Material provided -

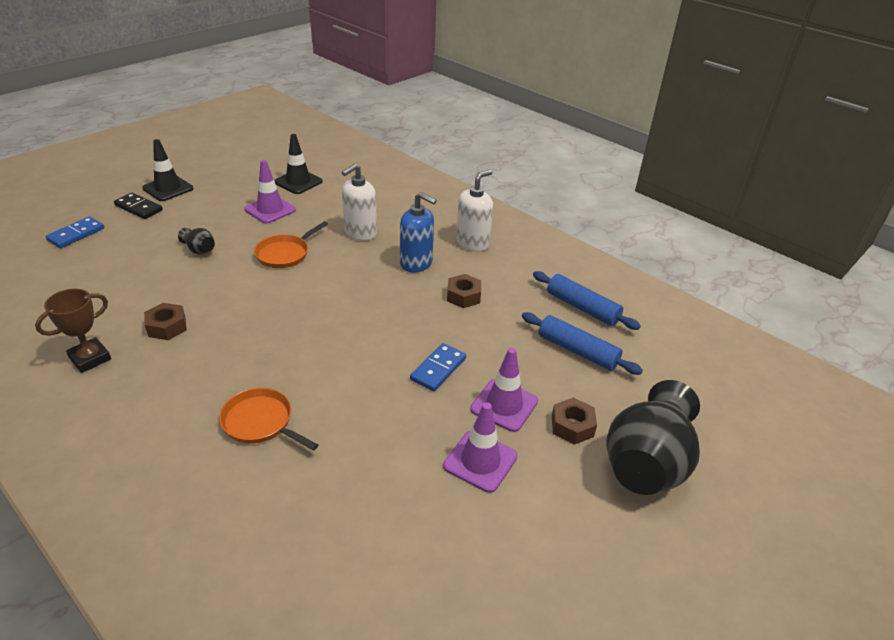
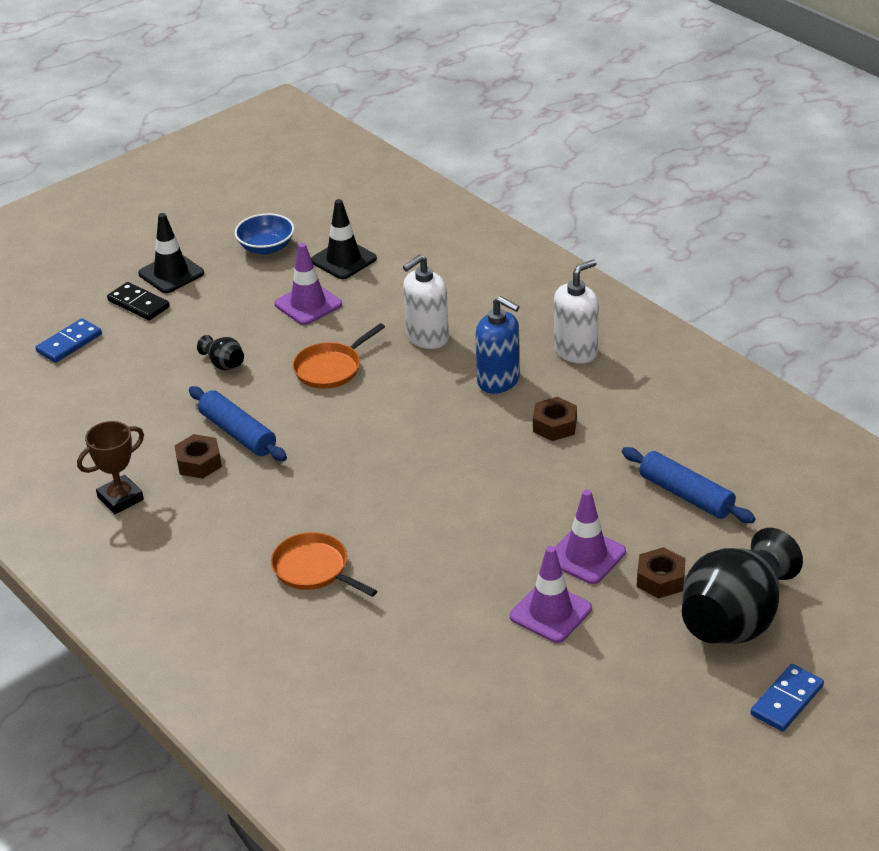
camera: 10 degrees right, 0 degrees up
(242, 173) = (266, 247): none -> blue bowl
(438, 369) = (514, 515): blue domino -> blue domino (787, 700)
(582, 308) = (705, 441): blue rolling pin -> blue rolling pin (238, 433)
* * *
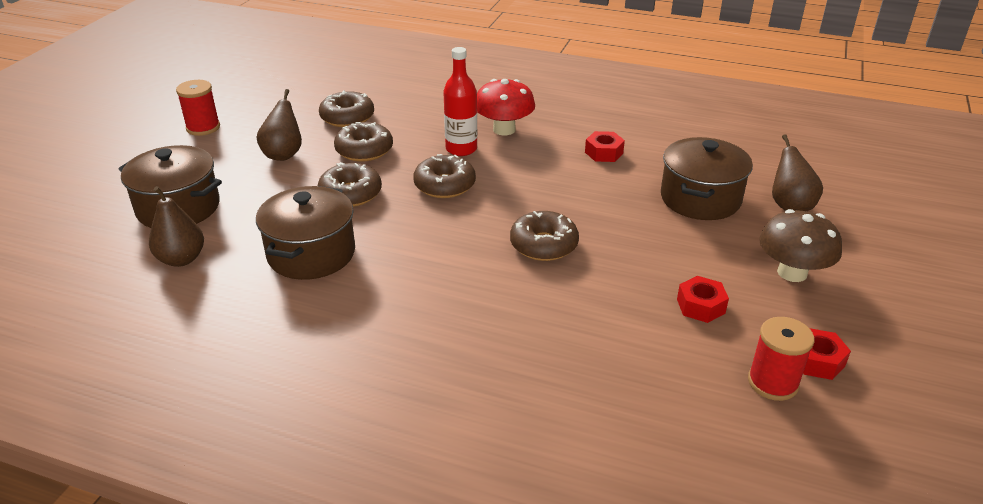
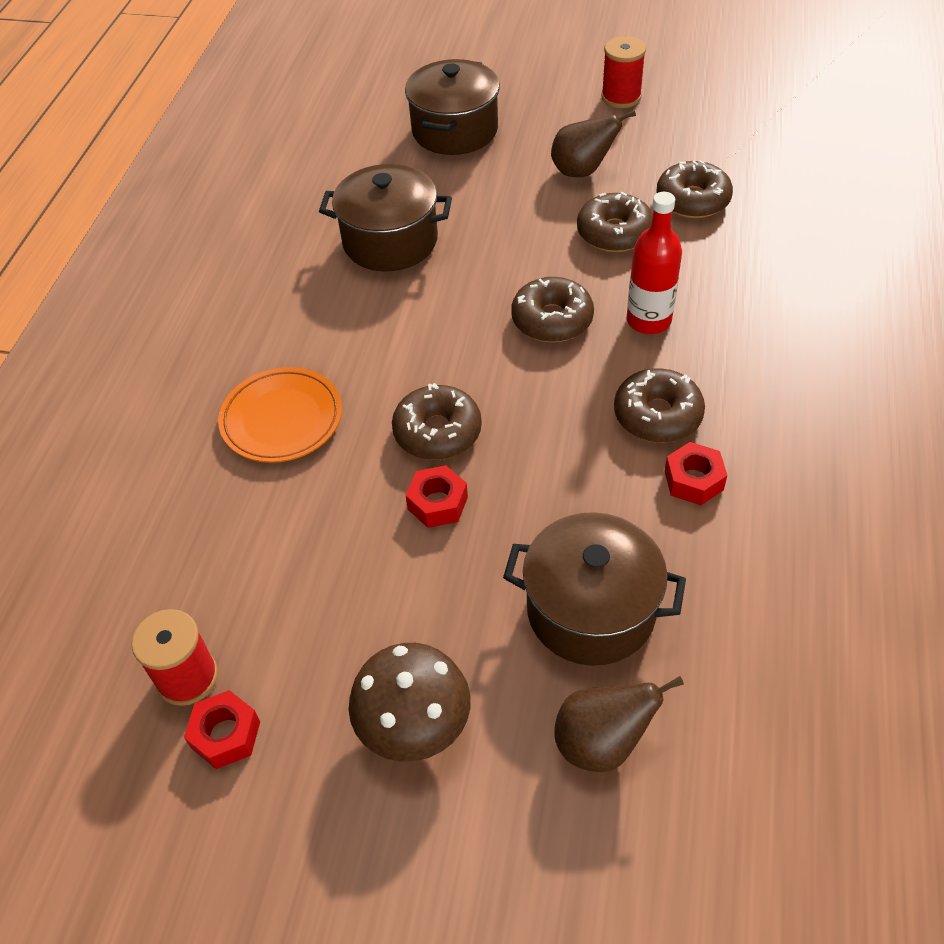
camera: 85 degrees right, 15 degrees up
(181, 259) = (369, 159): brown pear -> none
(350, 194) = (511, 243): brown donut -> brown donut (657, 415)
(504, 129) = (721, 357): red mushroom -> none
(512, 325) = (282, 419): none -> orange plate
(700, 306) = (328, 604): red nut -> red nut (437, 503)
* * *
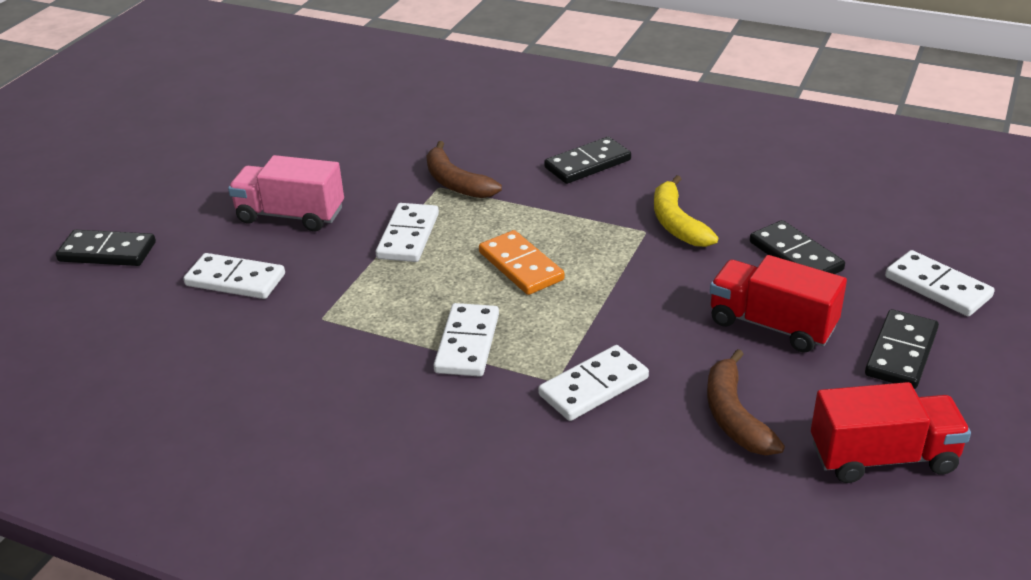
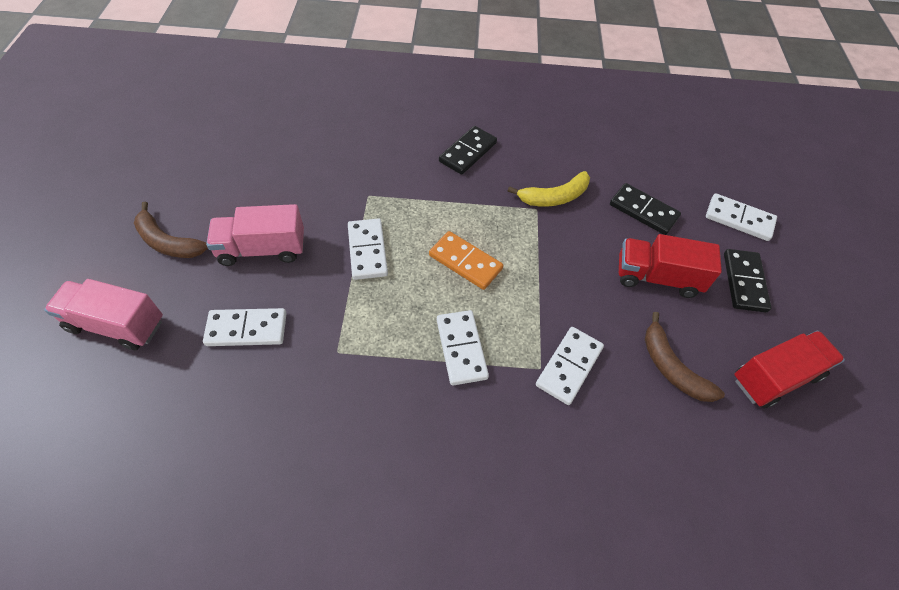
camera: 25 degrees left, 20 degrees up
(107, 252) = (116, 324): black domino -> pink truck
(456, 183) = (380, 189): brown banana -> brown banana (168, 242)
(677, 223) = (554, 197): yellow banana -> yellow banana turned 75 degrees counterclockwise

Problem statement -
Which lines of the data hold the string "brown"? Return each of them.

Completed task -
(181, 259) = (369, 159): brown pear -> none
(350, 194) = (511, 243): brown donut -> brown donut (657, 415)
(456, 183) = (380, 189): brown banana -> brown banana (168, 242)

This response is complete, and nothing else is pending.